▶ _EXERCISE BRIEF_
Output only the lines that run from the line holding "SCALE3 pin SCK: D7 -> D6" to the end of the entries, both ends included, and skip the pictures.
+++ GIVEN INFORMATION
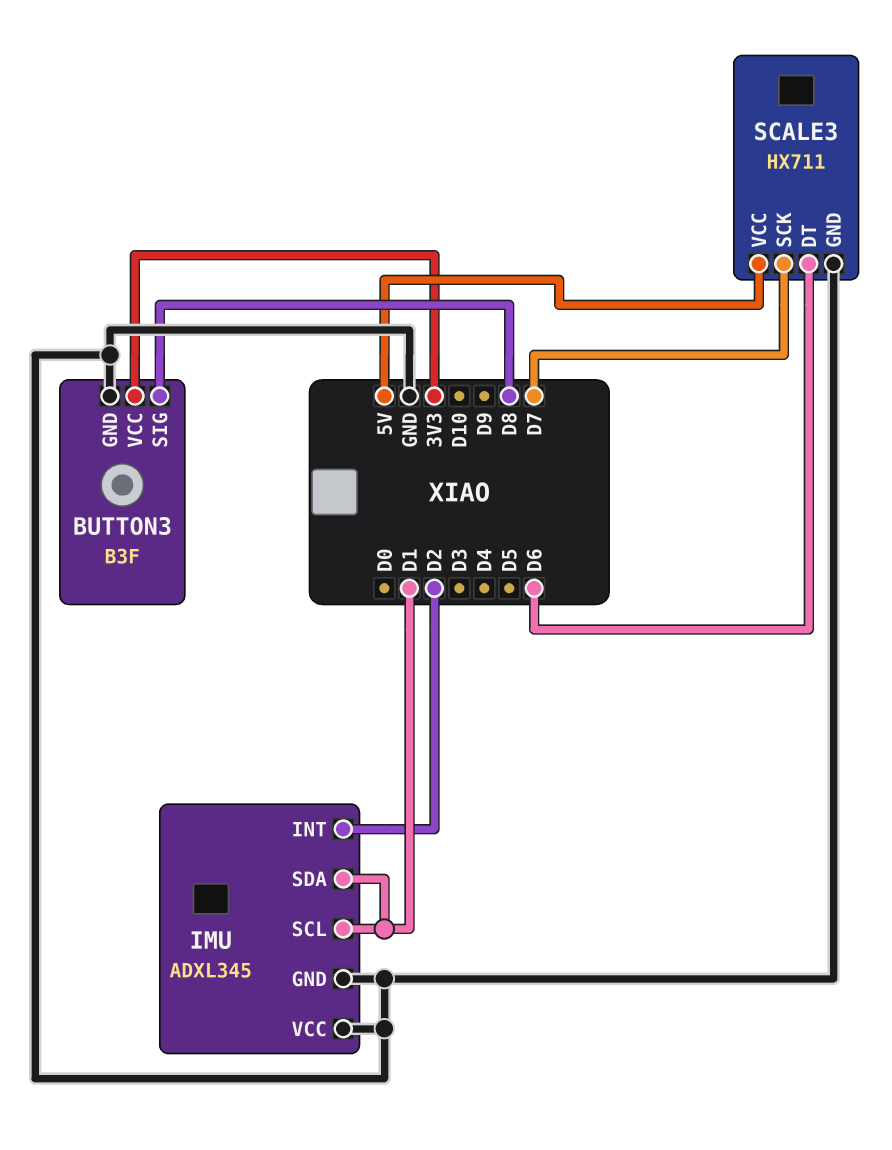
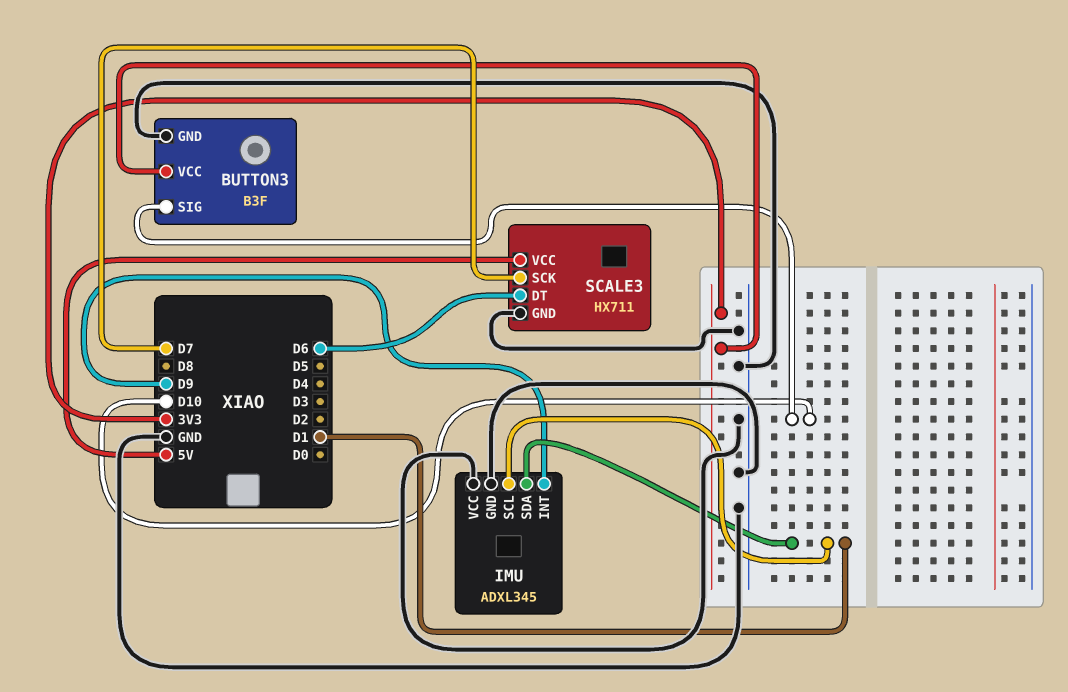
BUTTON3 pin SIG: D8 -> D10
IMU pin INT: D2 -> D9

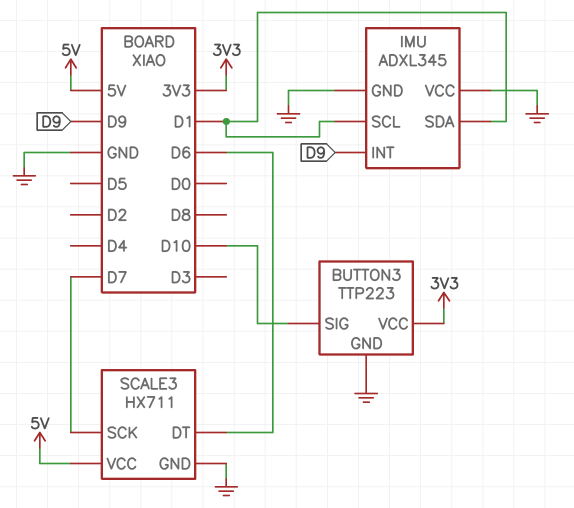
BUTTON3: B3F -> TTP223

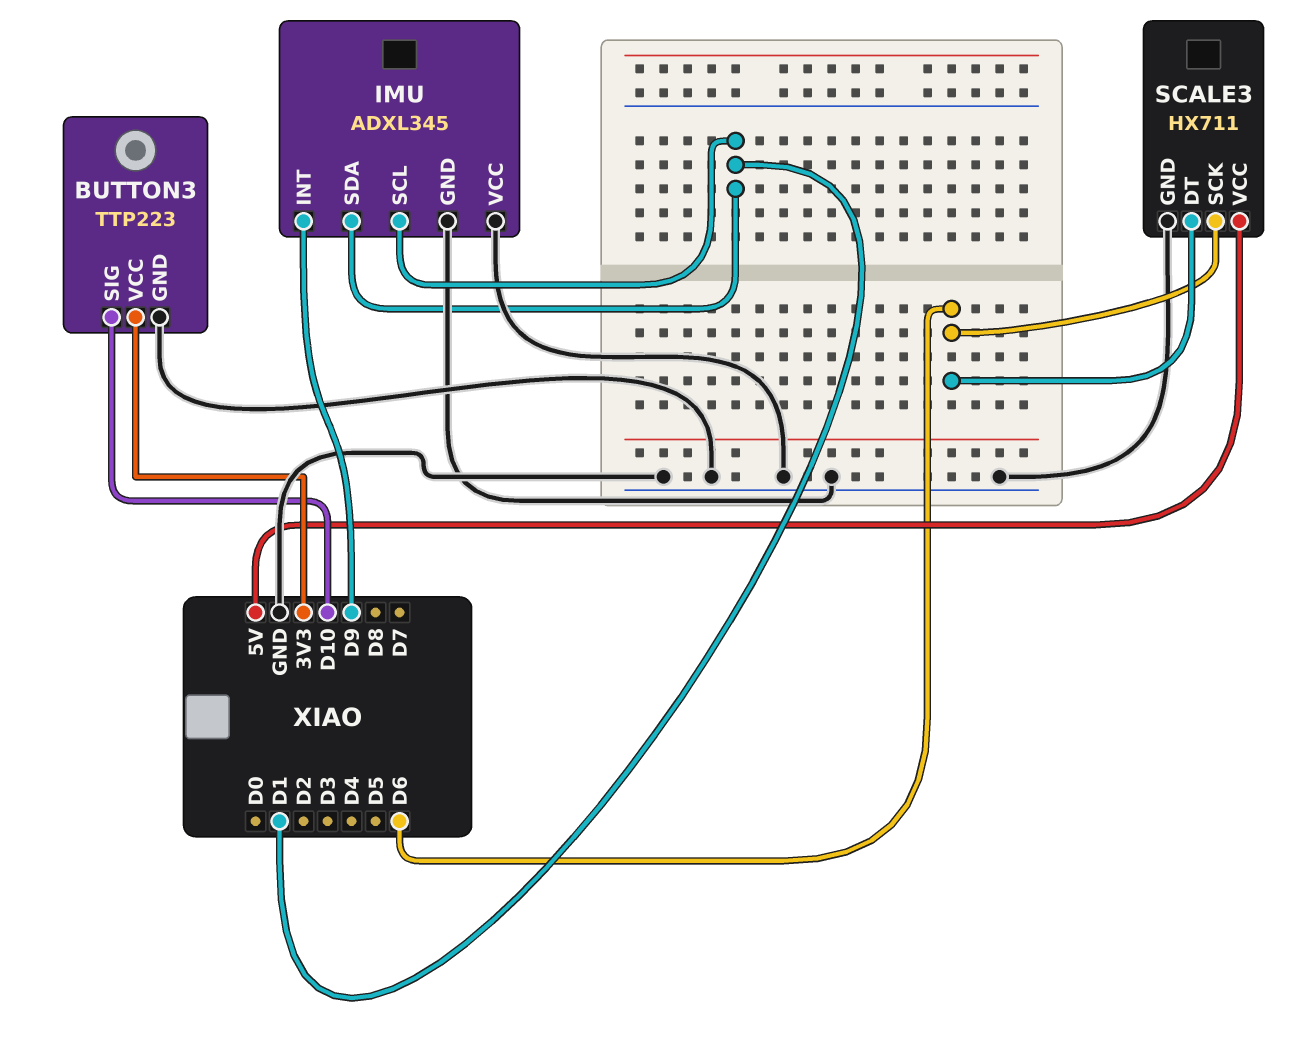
SCALE3 pin SCK: D7 -> D6

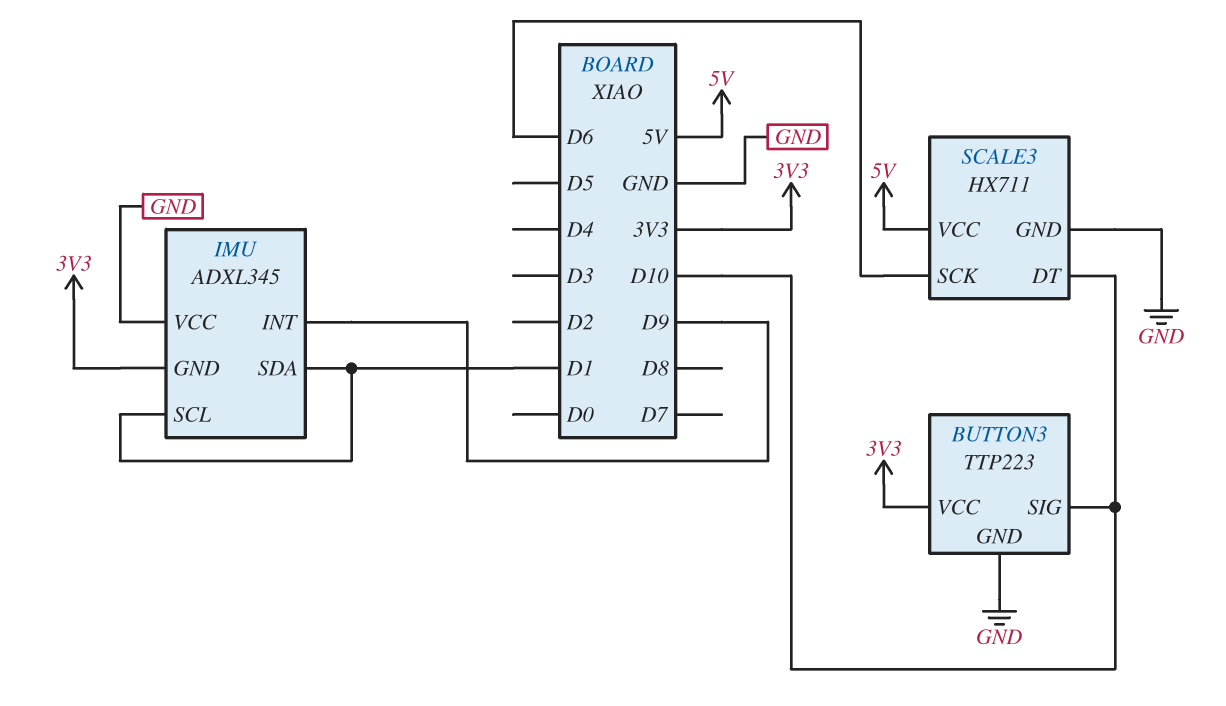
IMU pin GND: GND -> 3V3
SCALE3 pin DT: D6 -> D10

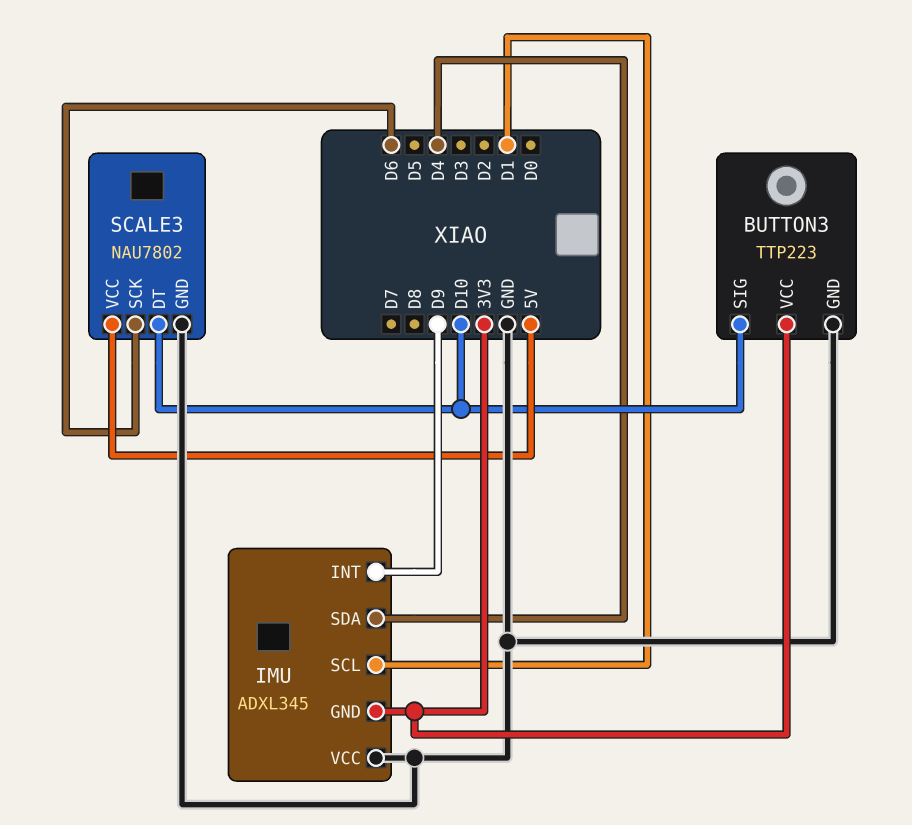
IMU pin SDA: D1 -> D4
SCALE3: HX711 -> NAU7802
++++++
▶ _OUTPUT_
SCALE3 pin SCK: D7 -> D6

IMU pin GND: GND -> 3V3
SCALE3 pin DT: D6 -> D10

IMU pin SDA: D1 -> D4
SCALE3: HX711 -> NAU7802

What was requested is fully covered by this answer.